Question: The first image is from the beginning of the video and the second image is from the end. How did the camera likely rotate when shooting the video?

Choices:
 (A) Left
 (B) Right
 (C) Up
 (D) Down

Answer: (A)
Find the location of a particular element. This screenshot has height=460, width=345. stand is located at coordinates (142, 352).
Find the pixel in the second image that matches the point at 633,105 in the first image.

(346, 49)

--

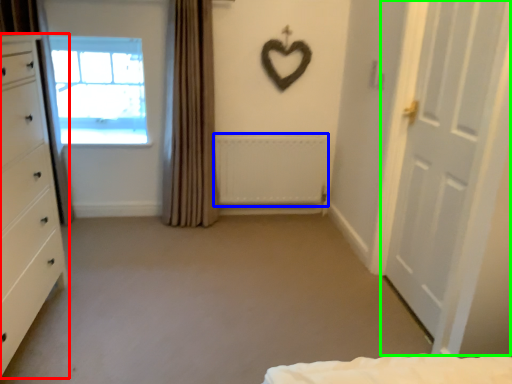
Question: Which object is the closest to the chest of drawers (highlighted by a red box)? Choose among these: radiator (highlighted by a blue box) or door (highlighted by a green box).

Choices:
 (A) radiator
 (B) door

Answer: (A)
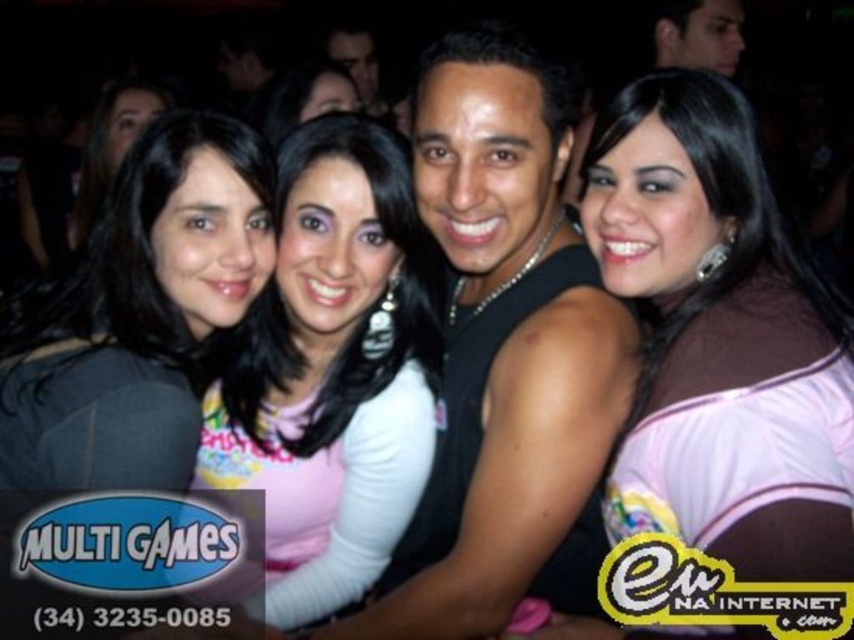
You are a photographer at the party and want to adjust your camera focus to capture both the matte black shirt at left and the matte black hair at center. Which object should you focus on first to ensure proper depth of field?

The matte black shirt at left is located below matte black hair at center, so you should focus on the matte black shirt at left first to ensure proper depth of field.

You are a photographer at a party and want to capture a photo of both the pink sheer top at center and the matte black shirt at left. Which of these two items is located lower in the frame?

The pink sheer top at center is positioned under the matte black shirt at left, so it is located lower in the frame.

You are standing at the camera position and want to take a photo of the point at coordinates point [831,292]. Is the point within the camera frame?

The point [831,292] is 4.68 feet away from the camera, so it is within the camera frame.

• [EXERCISE] Format everything from the line containing "You are standing" down to the line containing "The point [831,292]" as a Markdown table with the columns Number and Record line, one row per line and blank lines omitted.

• [RIGHT ANSWER]
| Number | Record line |
|---|---|
| 1 | You are standing at the camera position and want to take a photo of the point at coordinates point [831,292]. Is the point within the camera frame? |
| 2 | The point [831,292] is 4.68 feet away from the camera, so it is within the camera frame. |